##### The records #####

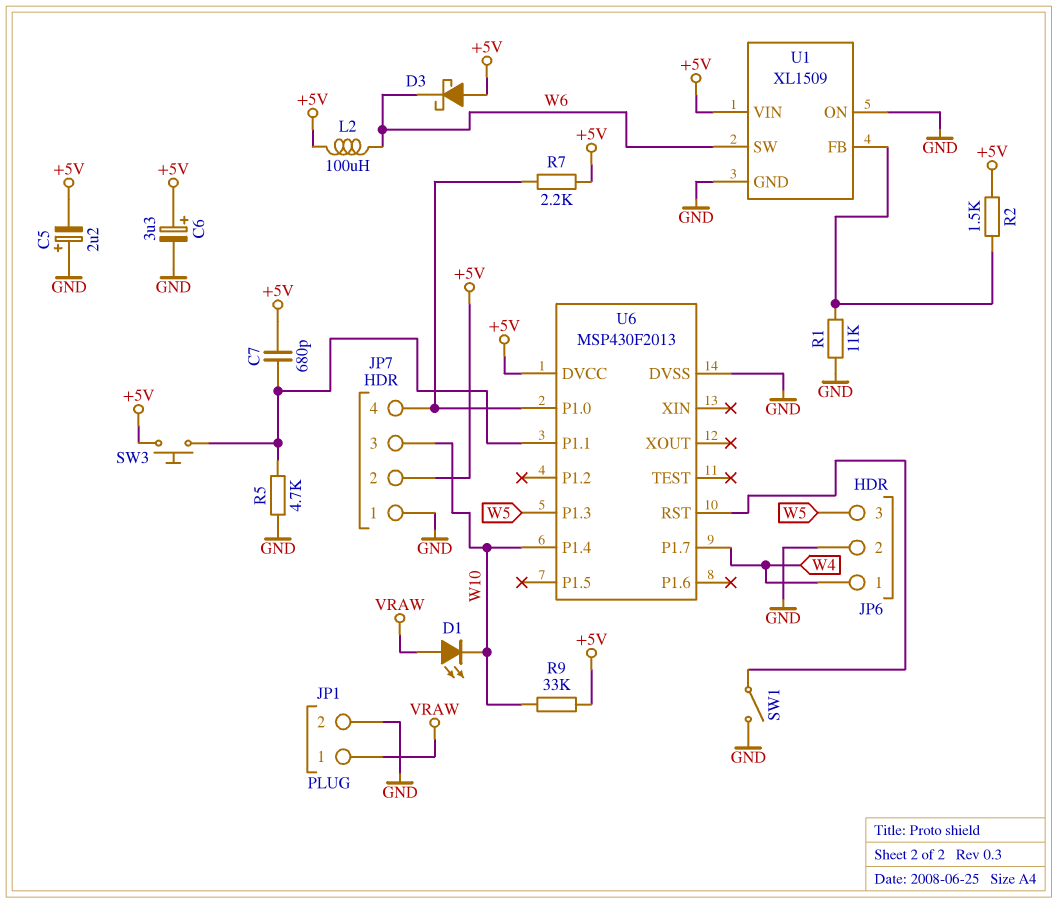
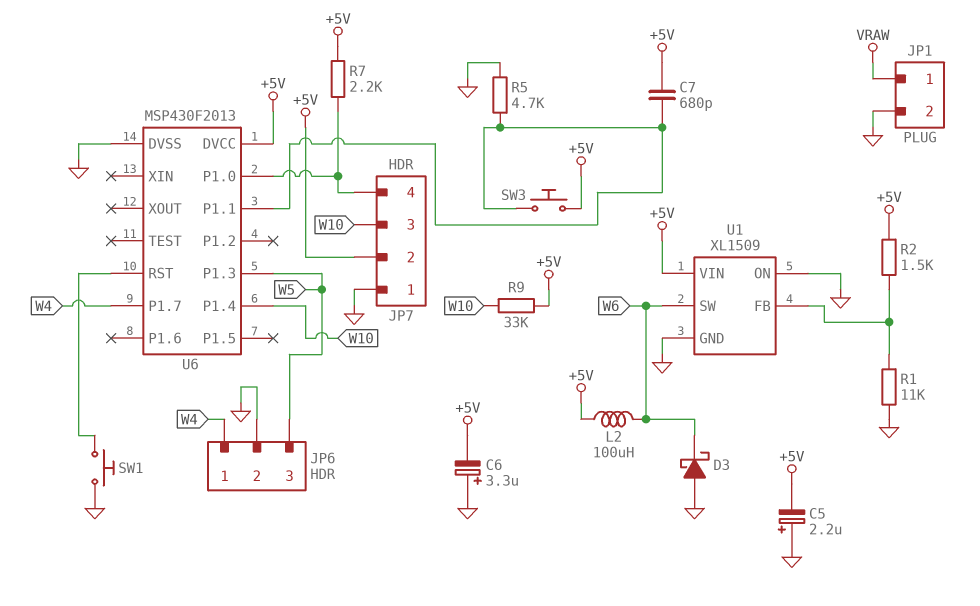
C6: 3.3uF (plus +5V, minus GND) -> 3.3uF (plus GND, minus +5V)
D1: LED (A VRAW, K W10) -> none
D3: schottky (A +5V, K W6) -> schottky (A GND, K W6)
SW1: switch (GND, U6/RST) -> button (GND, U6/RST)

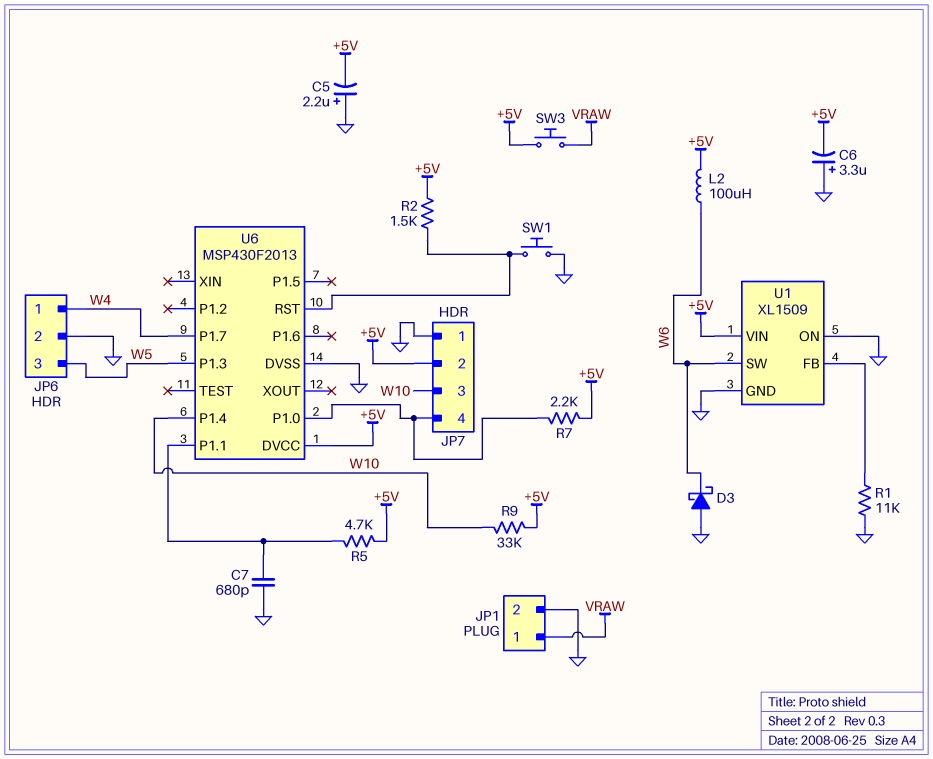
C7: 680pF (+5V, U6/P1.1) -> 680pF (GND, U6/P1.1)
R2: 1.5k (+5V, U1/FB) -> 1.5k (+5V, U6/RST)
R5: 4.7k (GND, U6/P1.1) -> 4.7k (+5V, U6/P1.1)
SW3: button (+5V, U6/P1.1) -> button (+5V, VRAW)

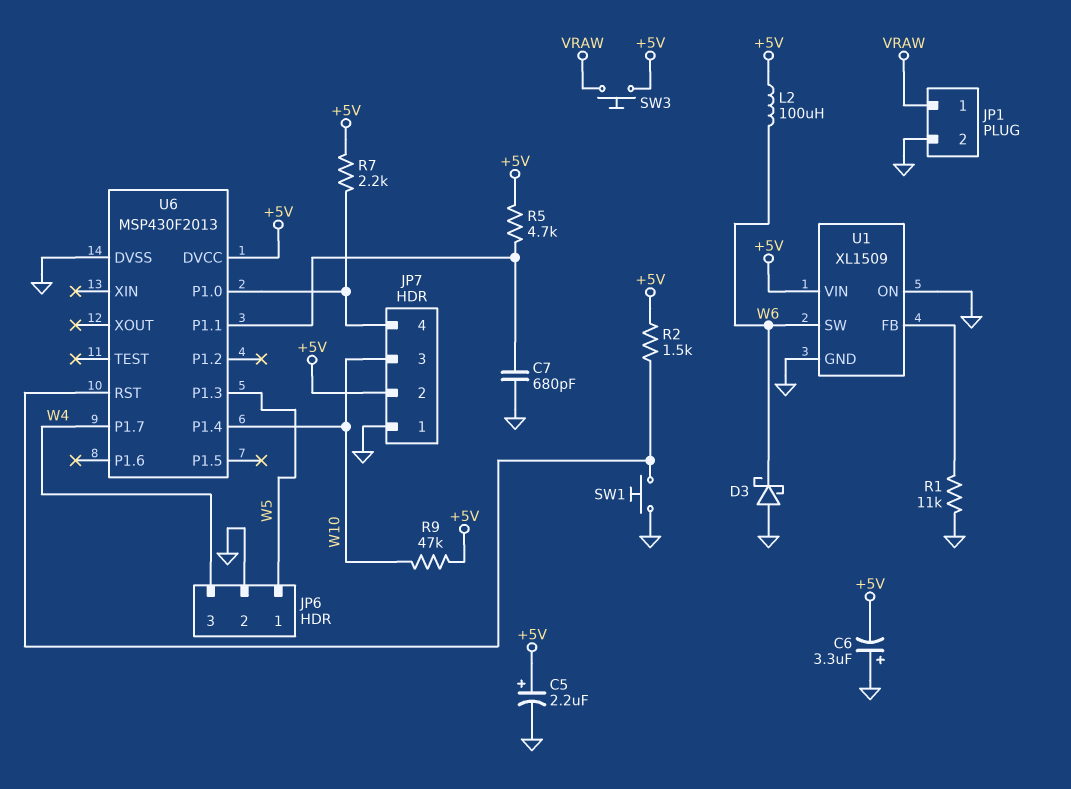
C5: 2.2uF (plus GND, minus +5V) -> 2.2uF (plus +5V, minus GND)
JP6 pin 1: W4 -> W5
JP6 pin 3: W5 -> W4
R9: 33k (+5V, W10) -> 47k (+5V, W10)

#####

--- Requirement ---
Each line holding "plus" in the records should be copied out.

--- Result for this exercise ---
C6: 3.3uF (plus +5V, minus GND) -> 3.3uF (plus GND, minus +5V)
C5: 2.2uF (plus GND, minus +5V) -> 2.2uF (plus +5V, minus GND)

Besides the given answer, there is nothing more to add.